==== DATA FOR PROCESSING ====
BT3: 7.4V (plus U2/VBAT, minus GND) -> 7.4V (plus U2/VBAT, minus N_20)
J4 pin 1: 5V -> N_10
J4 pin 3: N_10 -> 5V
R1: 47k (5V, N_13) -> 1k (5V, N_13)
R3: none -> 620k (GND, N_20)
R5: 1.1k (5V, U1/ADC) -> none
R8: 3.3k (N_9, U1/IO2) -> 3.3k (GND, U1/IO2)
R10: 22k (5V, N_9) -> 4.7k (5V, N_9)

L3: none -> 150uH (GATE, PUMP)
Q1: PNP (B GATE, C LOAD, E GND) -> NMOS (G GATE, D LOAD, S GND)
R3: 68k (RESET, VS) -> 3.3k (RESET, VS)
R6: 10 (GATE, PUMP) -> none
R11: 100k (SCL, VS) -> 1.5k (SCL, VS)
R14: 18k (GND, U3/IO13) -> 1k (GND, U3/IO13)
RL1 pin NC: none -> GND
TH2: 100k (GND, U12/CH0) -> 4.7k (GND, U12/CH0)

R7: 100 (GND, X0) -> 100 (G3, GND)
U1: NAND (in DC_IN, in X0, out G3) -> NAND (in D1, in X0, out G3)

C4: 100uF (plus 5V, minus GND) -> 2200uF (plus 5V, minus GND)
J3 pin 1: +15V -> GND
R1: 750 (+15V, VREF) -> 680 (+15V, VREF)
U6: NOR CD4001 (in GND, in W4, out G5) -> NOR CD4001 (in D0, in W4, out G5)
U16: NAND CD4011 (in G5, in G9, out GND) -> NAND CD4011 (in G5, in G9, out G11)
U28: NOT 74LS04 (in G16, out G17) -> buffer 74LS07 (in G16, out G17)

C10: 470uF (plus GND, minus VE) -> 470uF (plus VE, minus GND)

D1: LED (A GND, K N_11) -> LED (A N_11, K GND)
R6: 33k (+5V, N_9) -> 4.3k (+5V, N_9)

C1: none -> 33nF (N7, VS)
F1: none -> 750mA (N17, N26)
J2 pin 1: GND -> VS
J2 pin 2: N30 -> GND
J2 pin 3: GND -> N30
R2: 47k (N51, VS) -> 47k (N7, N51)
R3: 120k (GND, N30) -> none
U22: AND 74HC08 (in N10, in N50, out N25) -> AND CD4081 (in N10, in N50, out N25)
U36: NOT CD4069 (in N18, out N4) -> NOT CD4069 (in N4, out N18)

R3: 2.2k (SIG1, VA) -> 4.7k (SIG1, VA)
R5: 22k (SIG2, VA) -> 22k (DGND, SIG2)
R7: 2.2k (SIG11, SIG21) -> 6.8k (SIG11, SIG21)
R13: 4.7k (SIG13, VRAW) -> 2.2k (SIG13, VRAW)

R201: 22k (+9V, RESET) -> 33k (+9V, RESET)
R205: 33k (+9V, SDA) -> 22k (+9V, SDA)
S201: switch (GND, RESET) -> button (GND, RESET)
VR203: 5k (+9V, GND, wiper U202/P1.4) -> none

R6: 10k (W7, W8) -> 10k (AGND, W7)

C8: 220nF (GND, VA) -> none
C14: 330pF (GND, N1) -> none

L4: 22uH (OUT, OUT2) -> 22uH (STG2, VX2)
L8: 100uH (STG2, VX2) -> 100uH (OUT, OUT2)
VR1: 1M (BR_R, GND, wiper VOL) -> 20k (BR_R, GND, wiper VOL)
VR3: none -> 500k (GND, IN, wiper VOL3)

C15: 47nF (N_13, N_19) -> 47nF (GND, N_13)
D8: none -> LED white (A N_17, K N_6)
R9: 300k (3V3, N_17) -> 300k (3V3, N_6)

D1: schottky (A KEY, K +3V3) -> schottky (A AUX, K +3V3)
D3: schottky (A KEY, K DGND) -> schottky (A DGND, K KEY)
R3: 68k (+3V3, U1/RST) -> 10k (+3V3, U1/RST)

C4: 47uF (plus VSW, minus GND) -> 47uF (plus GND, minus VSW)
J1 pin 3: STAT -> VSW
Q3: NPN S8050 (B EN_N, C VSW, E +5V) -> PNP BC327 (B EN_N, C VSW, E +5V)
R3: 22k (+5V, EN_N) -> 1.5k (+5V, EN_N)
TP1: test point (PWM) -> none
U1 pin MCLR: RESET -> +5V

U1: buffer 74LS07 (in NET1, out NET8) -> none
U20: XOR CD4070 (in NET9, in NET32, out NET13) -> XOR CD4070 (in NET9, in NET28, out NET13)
====
BRIEF: Make a word-for-word copy of the records.

WRITTEN REPLY:
BT3: 7.4V (plus U2/VBAT, minus GND) -> 7.4V (plus U2/VBAT, minus N_20)
J4 pin 1: 5V -> N_10
J4 pin 3: N_10 -> 5V
R1: 47k (5V, N_13) -> 1k (5V, N_13)
R3: none -> 620k (GND, N_20)
R5: 1.1k (5V, U1/ADC) -> none
R8: 3.3k (N_9, U1/IO2) -> 3.3k (GND, U1/IO2)
R10: 22k (5V, N_9) -> 4.7k (5V, N_9)

L3: none -> 150uH (GATE, PUMP)
Q1: PNP (B GATE, C LOAD, E GND) -> NMOS (G GATE, D LOAD, S GND)
R3: 68k (RESET, VS) -> 3.3k (RESET, VS)
R6: 10 (GATE, PUMP) -> none
R11: 100k (SCL, VS) -> 1.5k (SCL, VS)
R14: 18k (GND, U3/IO13) -> 1k (GND, U3/IO13)
RL1 pin NC: none -> GND
TH2: 100k (GND, U12/CH0) -> 4.7k (GND, U12/CH0)

R7: 100 (GND, X0) -> 100 (G3, GND)
U1: NAND (in DC_IN, in X0, out G3) -> NAND (in D1, in X0, out G3)

C4: 100uF (plus 5V, minus GND) -> 2200uF (plus 5V, minus GND)
J3 pin 1: +15V -> GND
R1: 750 (+15V, VREF) -> 680 (+15V, VREF)
U6: NOR CD4001 (in GND, in W4, out G5) -> NOR CD4001 (in D0, in W4, out G5)
U16: NAND CD4011 (in G5, in G9, out GND) -> NAND CD4011 (in G5, in G9, out G11)
U28: NOT 74LS04 (in G16, out G17) -> buffer 74LS07 (in G16, out G17)

C10: 470uF (plus GND, minus VE) -> 470uF (plus VE, minus GND)

D1: LED (A GND, K N_11) -> LED (A N_11, K GND)
R6: 33k (+5V, N_9) -> 4.3k (+5V, N_9)

C1: none -> 33nF (N7, VS)
F1: none -> 750mA (N17, N26)
J2 pin 1: GND -> VS
J2 pin 2: N30 -> GND
J2 pin 3: GND -> N30
R2: 47k (N51, VS) -> 47k (N7, N51)
R3: 120k (GND, N30) -> none
U22: AND 74HC08 (in N10, in N50, out N25) -> AND CD4081 (in N10, in N50, out N25)
U36: NOT CD4069 (in N18, out N4) -> NOT CD4069 (in N4, out N18)

R3: 2.2k (SIG1, VA) -> 4.7k (SIG1, VA)
R5: 22k (SIG2, VA) -> 22k (DGND, SIG2)
R7: 2.2k (SIG11, SIG21) -> 6.8k (SIG11, SIG21)
R13: 4.7k (SIG13, VRAW) -> 2.2k (SIG13, VRAW)

R201: 22k (+9V, RESET) -> 33k (+9V, RESET)
R205: 33k (+9V, SDA) -> 22k (+9V, SDA)
S201: switch (GND, RESET) -> button (GND, RESET)
VR203: 5k (+9V, GND, wiper U202/P1.4) -> none

R6: 10k (W7, W8) -> 10k (AGND, W7)

C8: 220nF (GND, VA) -> none
C14: 330pF (GND, N1) -> none

L4: 22uH (OUT, OUT2) -> 22uH (STG2, VX2)
L8: 100uH (STG2, VX2) -> 100uH (OUT, OUT2)
VR1: 1M (BR_R, GND, wiper VOL) -> 20k (BR_R, GND, wiper VOL)
VR3: none -> 500k (GND, IN, wiper VOL3)

C15: 47nF (N_13, N_19) -> 47nF (GND, N_13)
D8: none -> LED white (A N_17, K N_6)
R9: 300k (3V3, N_17) -> 300k (3V3, N_6)

D1: schottky (A KEY, K +3V3) -> schottky (A AUX, K +3V3)
D3: schottky (A KEY, K DGND) -> schottky (A DGND, K KEY)
R3: 68k (+3V3, U1/RST) -> 10k (+3V3, U1/RST)

C4: 47uF (plus VSW, minus GND) -> 47uF (plus GND, minus VSW)
J1 pin 3: STAT -> VSW
Q3: NPN S8050 (B EN_N, C VSW, E +5V) -> PNP BC327 (B EN_N, C VSW, E +5V)
R3: 22k (+5V, EN_N) -> 1.5k (+5V, EN_N)
TP1: test point (PWM) -> none
U1 pin MCLR: RESET -> +5V

U1: buffer 74LS07 (in NET1, out NET8) -> none
U20: XOR CD4070 (in NET9, in NET32, out NET13) -> XOR CD4070 (in NET9, in NET28, out NET13)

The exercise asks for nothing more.